#### Your instructions:
When you find the line with "Chart Options: [678,62,1010,260]" among the records below, reproduce it and each line after it exactly, ending with the line with "Rosters: [280,432,615,566] ->".

#### Source data:
┄┄┄┄┄┄
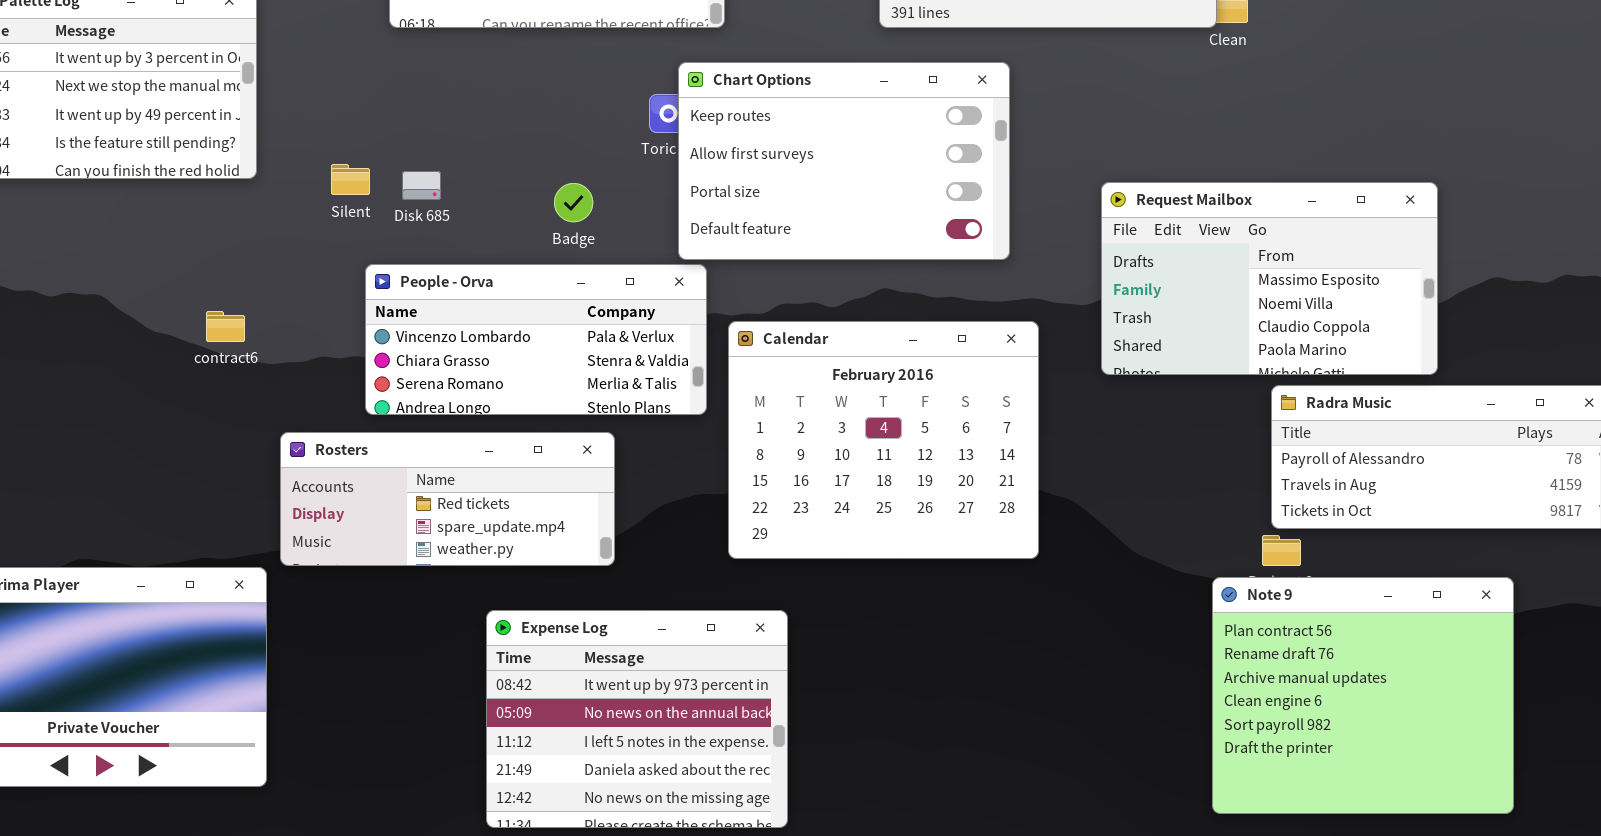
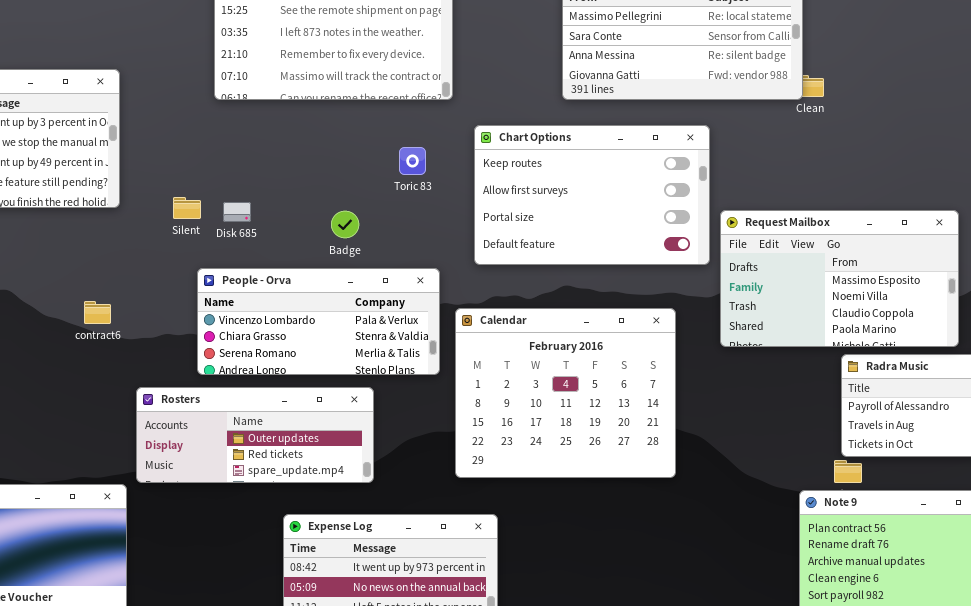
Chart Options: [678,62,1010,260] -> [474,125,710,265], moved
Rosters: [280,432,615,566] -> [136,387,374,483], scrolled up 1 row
┄┄┄┄┄┄
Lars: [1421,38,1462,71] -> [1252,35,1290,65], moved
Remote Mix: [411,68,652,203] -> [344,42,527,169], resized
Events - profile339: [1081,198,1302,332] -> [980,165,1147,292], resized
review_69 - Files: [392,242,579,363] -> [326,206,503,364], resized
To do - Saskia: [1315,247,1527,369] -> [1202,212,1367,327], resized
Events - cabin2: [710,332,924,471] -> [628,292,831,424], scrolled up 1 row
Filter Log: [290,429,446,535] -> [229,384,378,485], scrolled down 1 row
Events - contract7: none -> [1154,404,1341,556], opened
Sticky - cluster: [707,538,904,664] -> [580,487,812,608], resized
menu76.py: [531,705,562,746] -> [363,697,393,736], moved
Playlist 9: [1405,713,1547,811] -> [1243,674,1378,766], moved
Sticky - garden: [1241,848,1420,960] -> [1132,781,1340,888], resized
┄┄┄┄┄┄
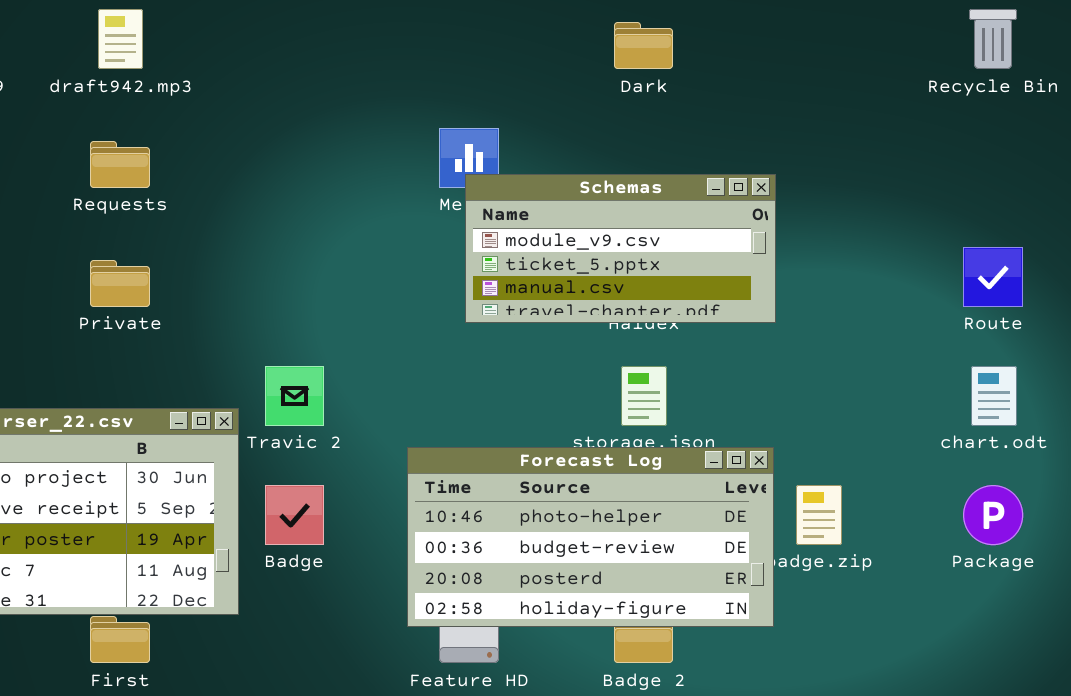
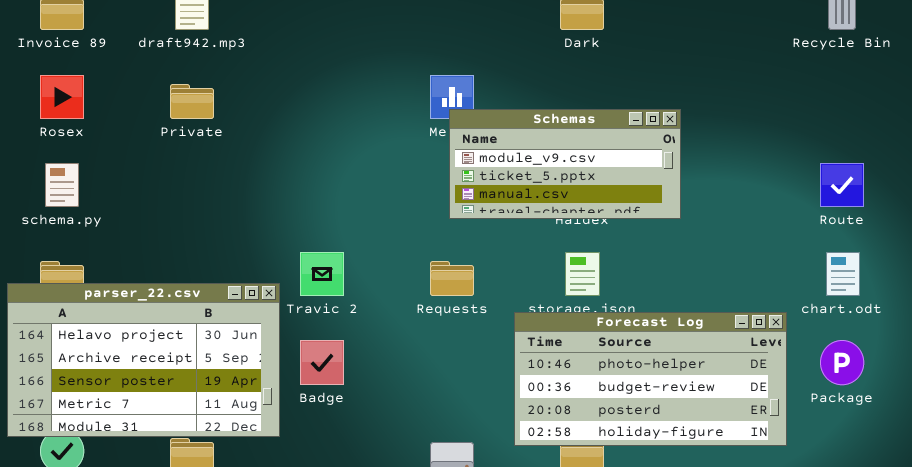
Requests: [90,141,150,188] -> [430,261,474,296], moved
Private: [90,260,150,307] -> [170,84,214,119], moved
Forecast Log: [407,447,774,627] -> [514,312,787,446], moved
┄┄┄┄┄┄
#### Completed exercise:
Chart Options: [678,62,1010,260] -> [474,125,710,265], moved
Rosters: [280,432,615,566] -> [136,387,374,483], scrolled up 1 row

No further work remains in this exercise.